WHAT IS NEEDED: Below are records; count how many of their lines contain the word "degrees" and give the number alone.
(INFORMATION)
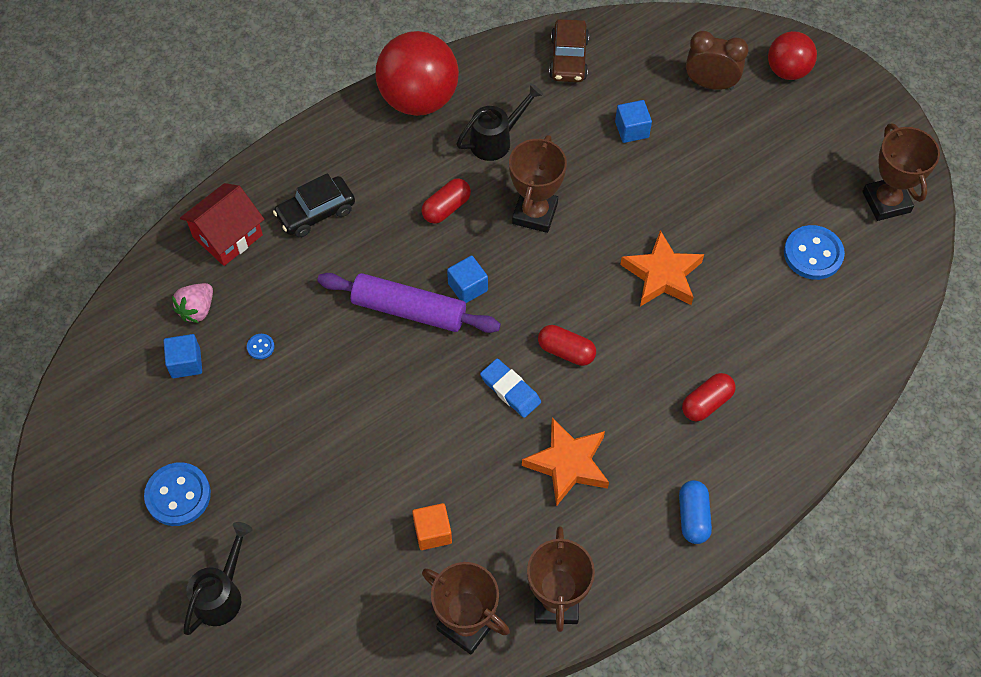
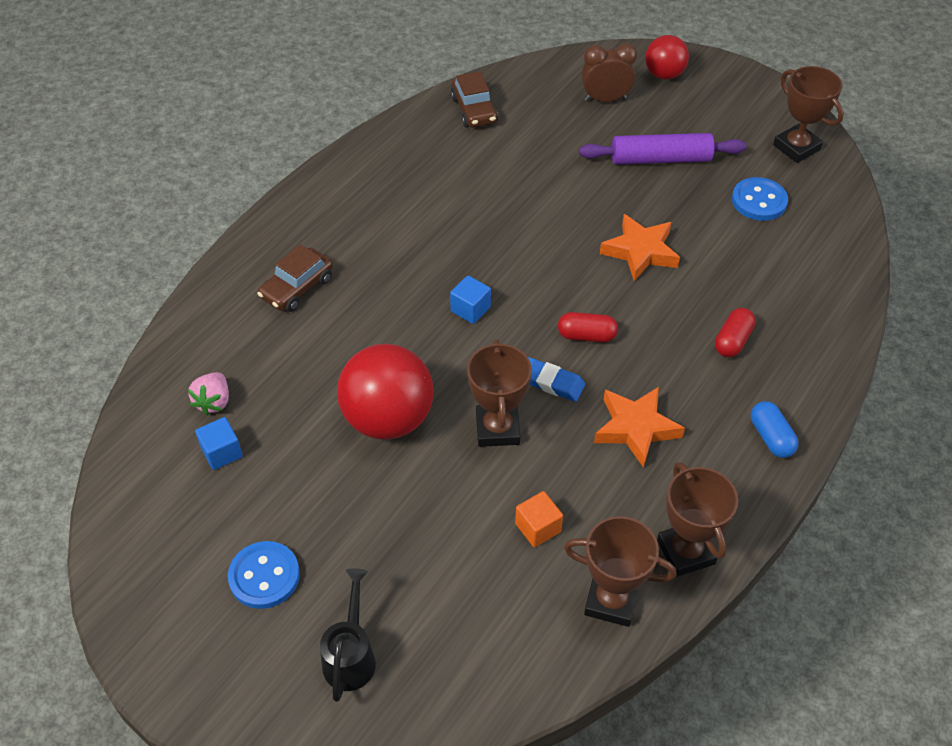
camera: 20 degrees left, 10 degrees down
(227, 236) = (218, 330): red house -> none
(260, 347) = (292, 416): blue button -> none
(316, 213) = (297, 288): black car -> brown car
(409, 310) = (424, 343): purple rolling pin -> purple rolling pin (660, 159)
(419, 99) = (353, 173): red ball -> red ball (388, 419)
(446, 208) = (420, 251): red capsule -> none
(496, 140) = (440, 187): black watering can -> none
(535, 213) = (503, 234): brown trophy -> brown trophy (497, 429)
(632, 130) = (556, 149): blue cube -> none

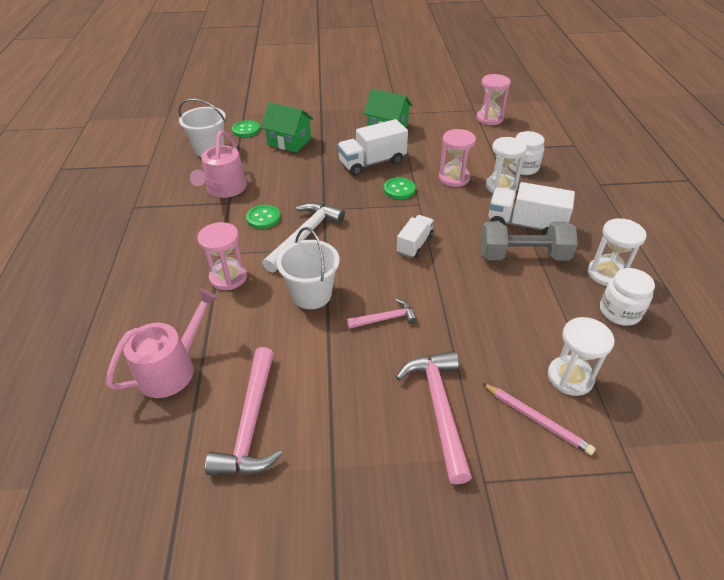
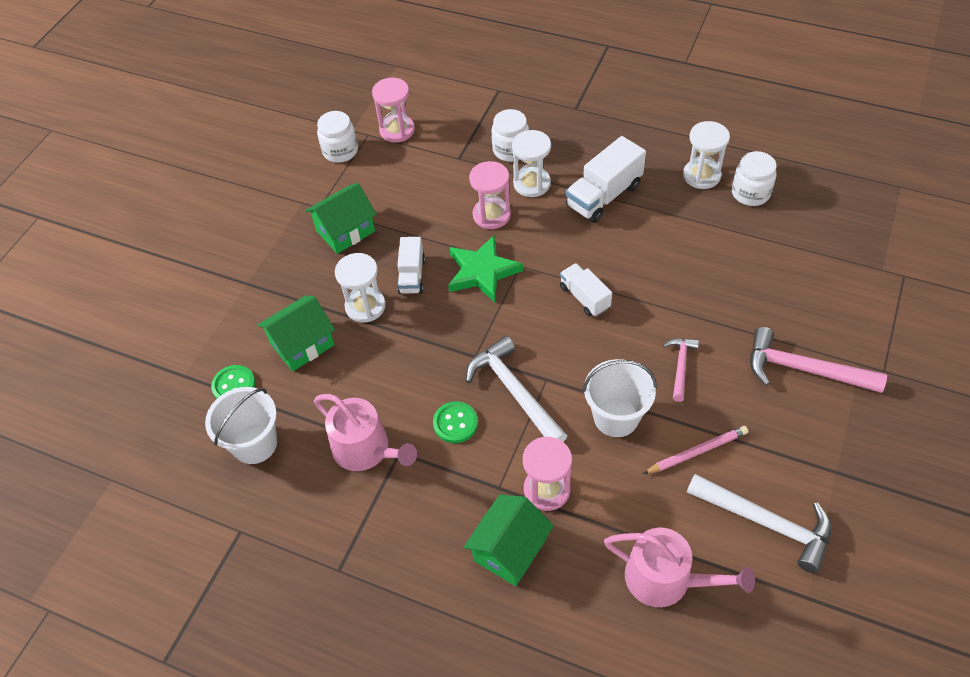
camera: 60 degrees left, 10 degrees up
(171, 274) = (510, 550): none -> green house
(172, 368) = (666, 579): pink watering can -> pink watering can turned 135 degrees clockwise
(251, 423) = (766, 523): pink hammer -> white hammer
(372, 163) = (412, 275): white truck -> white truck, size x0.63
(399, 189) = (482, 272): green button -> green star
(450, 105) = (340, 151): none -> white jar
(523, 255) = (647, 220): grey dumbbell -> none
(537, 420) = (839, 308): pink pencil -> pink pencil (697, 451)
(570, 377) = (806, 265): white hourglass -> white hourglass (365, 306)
(End INFORMATION)
RESULT OF THE TASK: 3